◆ WHAT YOU SHOULD DO
In the records below, find the line containing "green scissors: 2 -> 1", then print it and every following line exactly, through the last, without pictures.

◆ RECORDS SUPPLIED
▼
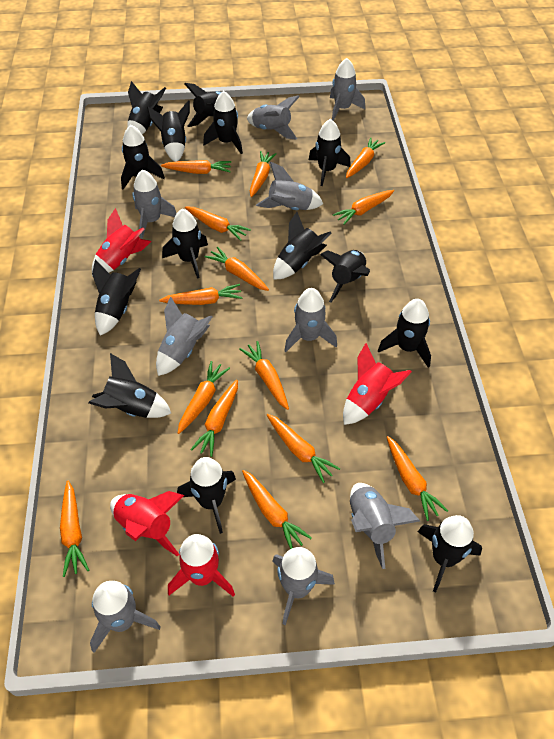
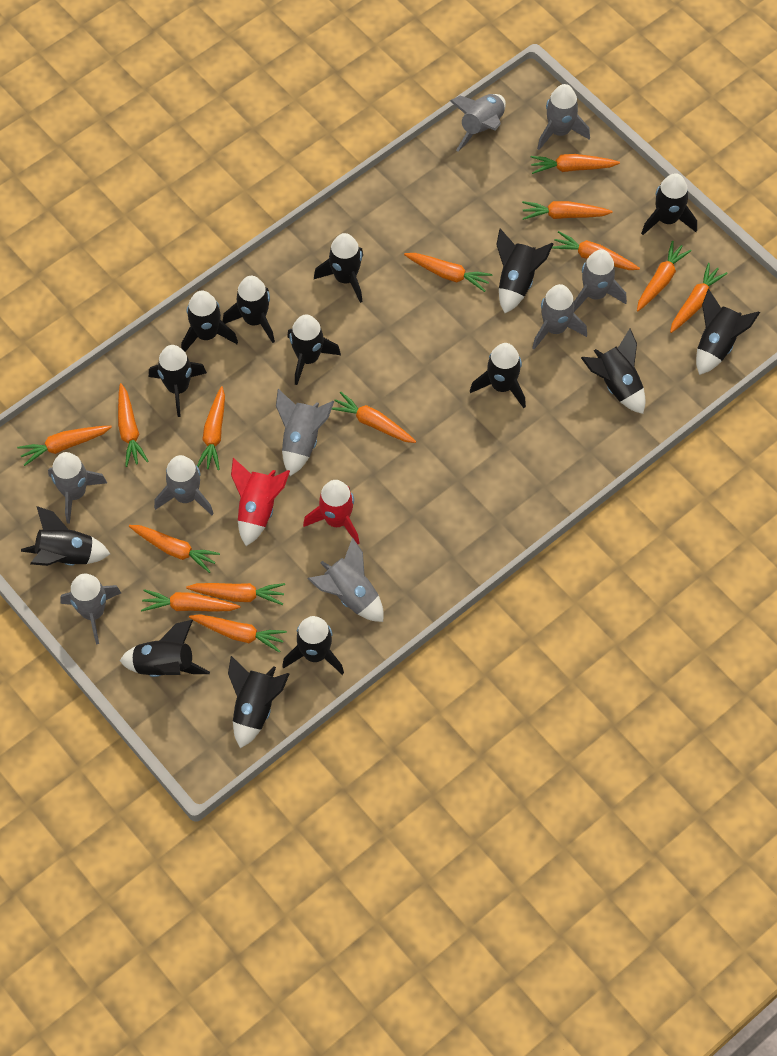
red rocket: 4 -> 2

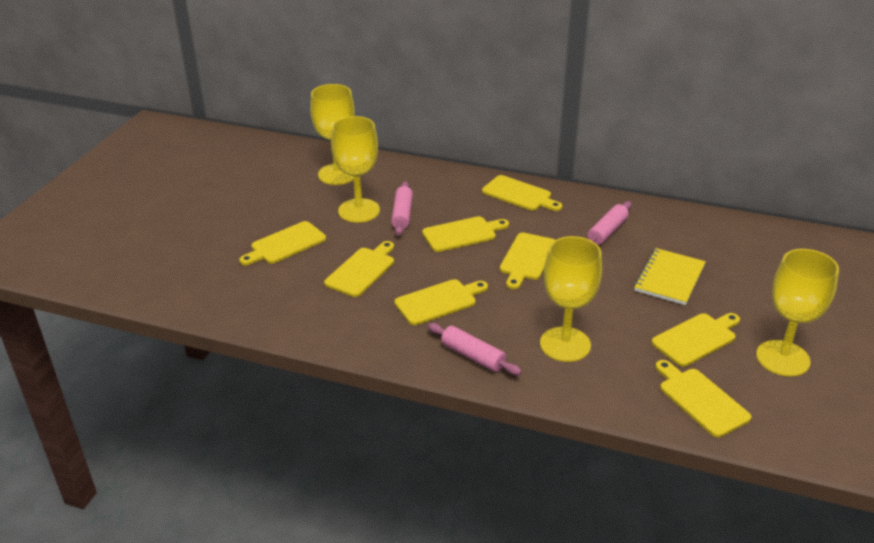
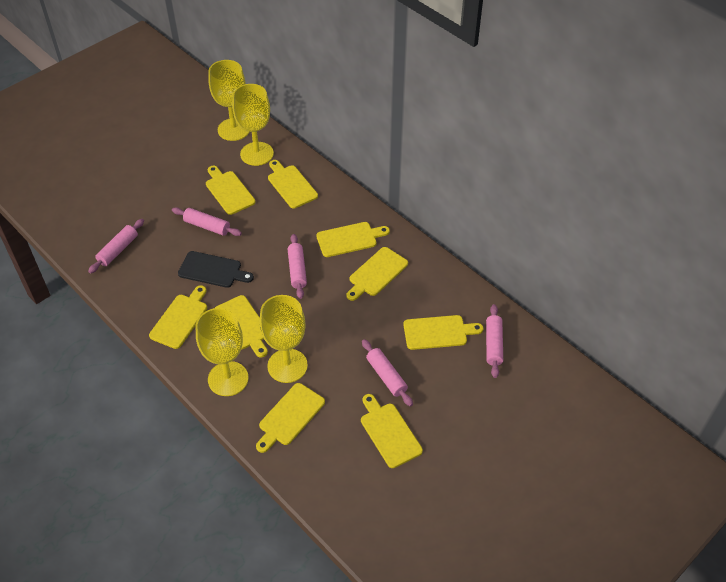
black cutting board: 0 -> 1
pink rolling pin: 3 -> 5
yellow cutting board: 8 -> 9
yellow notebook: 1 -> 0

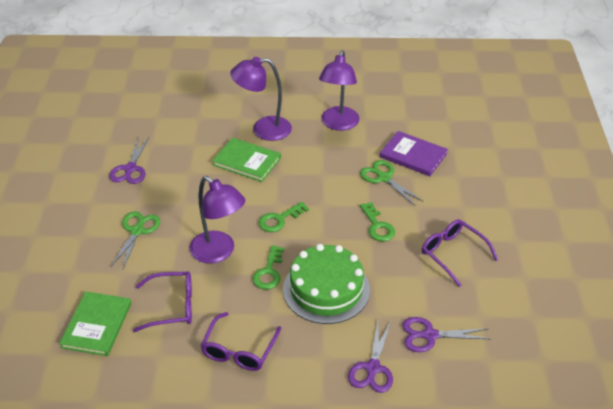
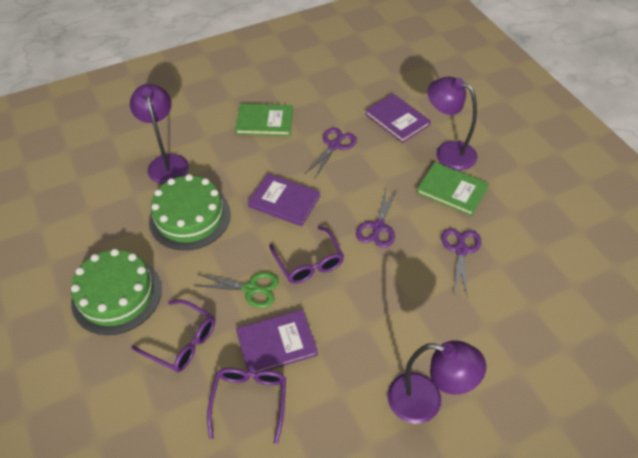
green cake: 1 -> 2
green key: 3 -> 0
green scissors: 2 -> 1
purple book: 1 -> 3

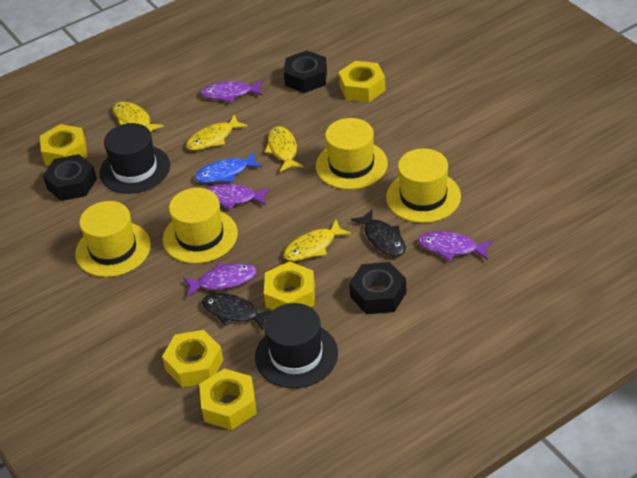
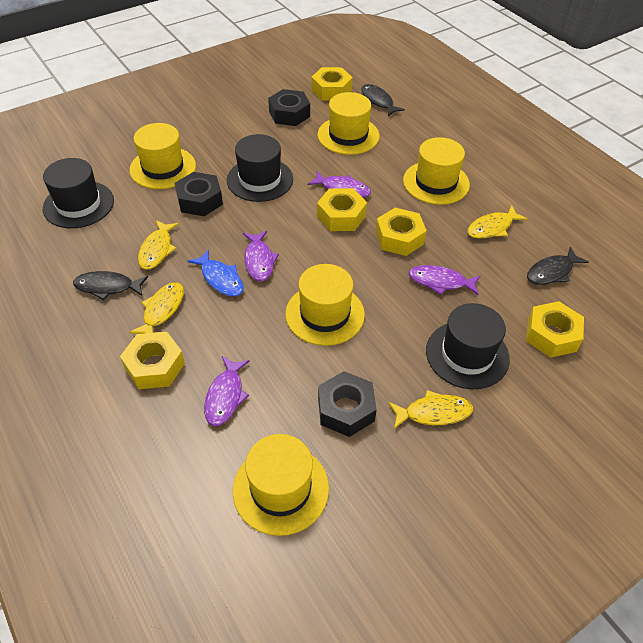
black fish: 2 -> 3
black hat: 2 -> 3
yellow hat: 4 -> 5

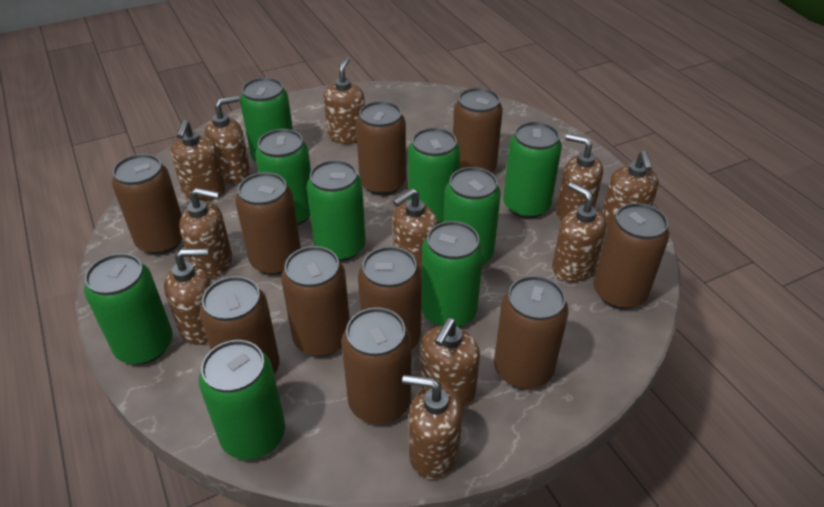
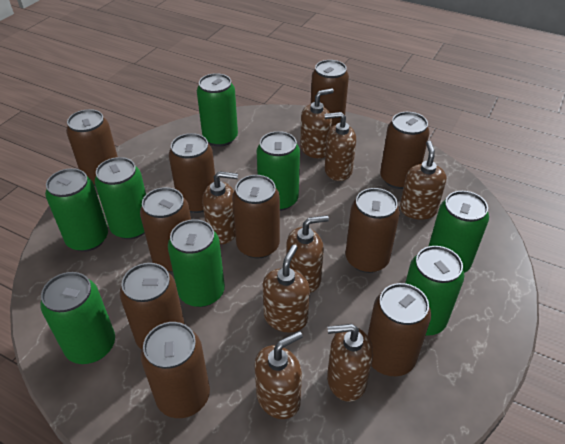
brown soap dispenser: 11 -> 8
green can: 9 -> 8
▲
◆ ANSWER
green scissors: 2 -> 1
purple book: 1 -> 3

black fish: 2 -> 3
black hat: 2 -> 3
yellow hat: 4 -> 5

brown soap dispenser: 11 -> 8
green can: 9 -> 8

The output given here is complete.